TASK ITEM: Copy out the data that comes next, character for character, and leave the images aside.

Spatial object tracking data:
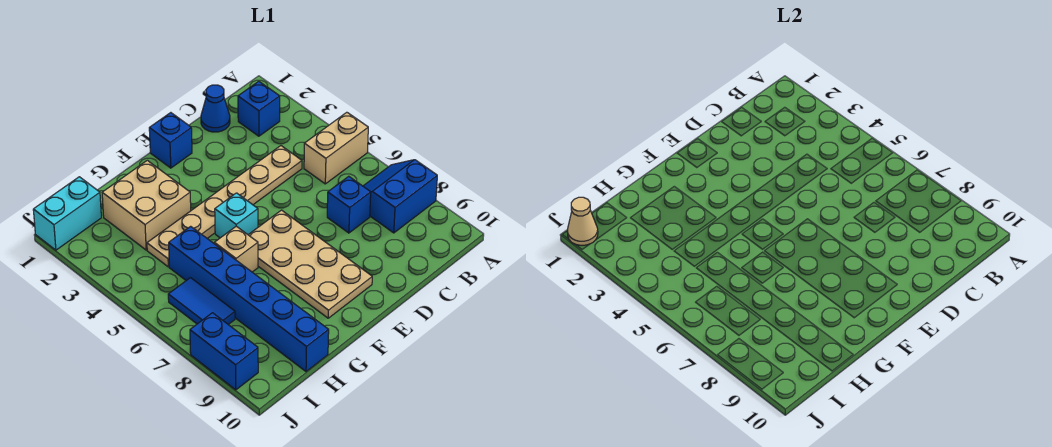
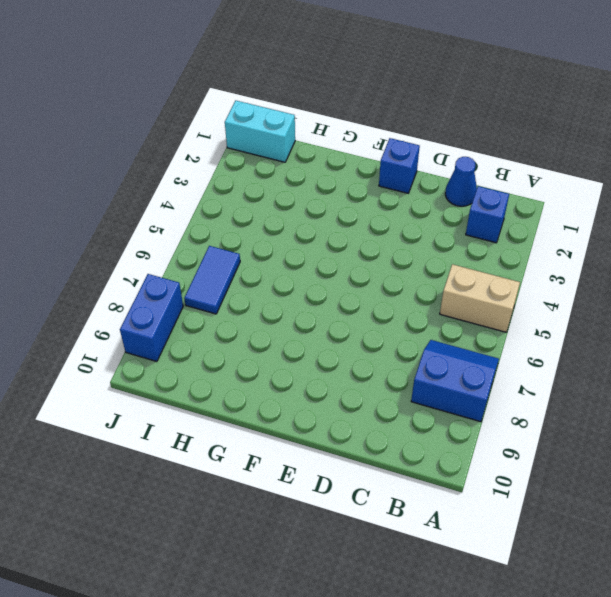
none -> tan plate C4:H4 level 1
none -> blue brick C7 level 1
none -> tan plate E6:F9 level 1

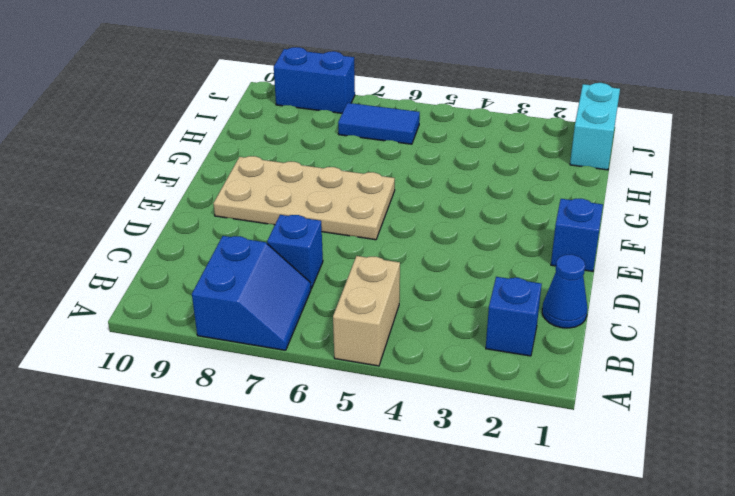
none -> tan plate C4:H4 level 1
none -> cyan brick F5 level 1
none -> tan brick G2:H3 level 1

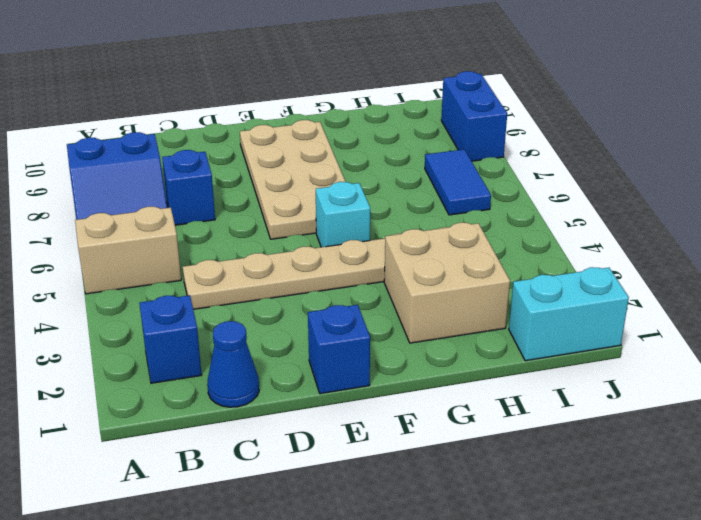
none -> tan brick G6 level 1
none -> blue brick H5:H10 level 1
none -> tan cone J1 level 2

RESULT:
none -> tan plate C4:H4 level 1
none -> blue brick C7 level 1
none -> tan plate E6:F9 level 1

none -> tan plate C4:H4 level 1
none -> cyan brick F5 level 1
none -> tan brick G2:H3 level 1

none -> tan brick G6 level 1
none -> blue brick H5:H10 level 1
none -> tan cone J1 level 2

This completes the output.